● GIVEN INFORMATION:
※ ※ ※
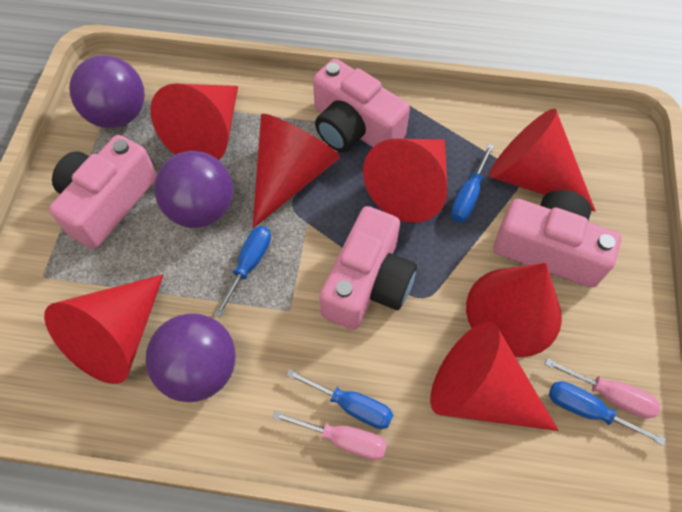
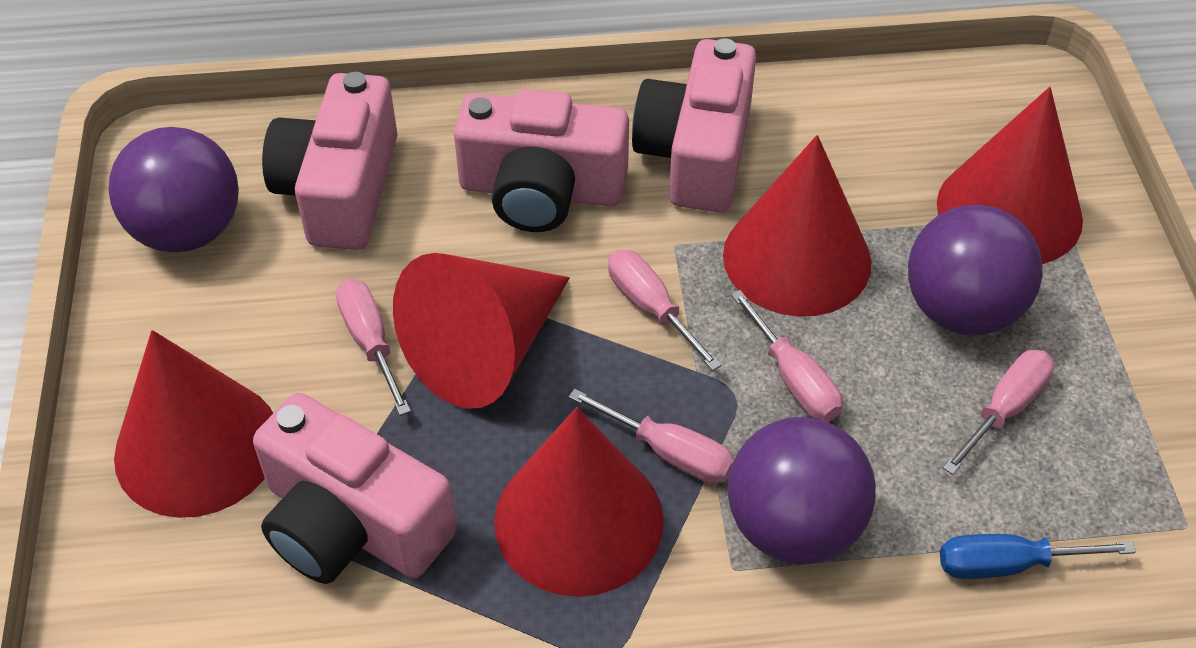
blue screwdriver: 4 -> 1
pink screwdriver: 2 -> 5
red cone: 7 -> 5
※ ※ ※
● EXERCISE:
The listing above must be printed again exactly, minus its pictures.

● ANSWER TO THE PROBLEM:
blue screwdriver: 4 -> 1
pink screwdriver: 2 -> 5
red cone: 7 -> 5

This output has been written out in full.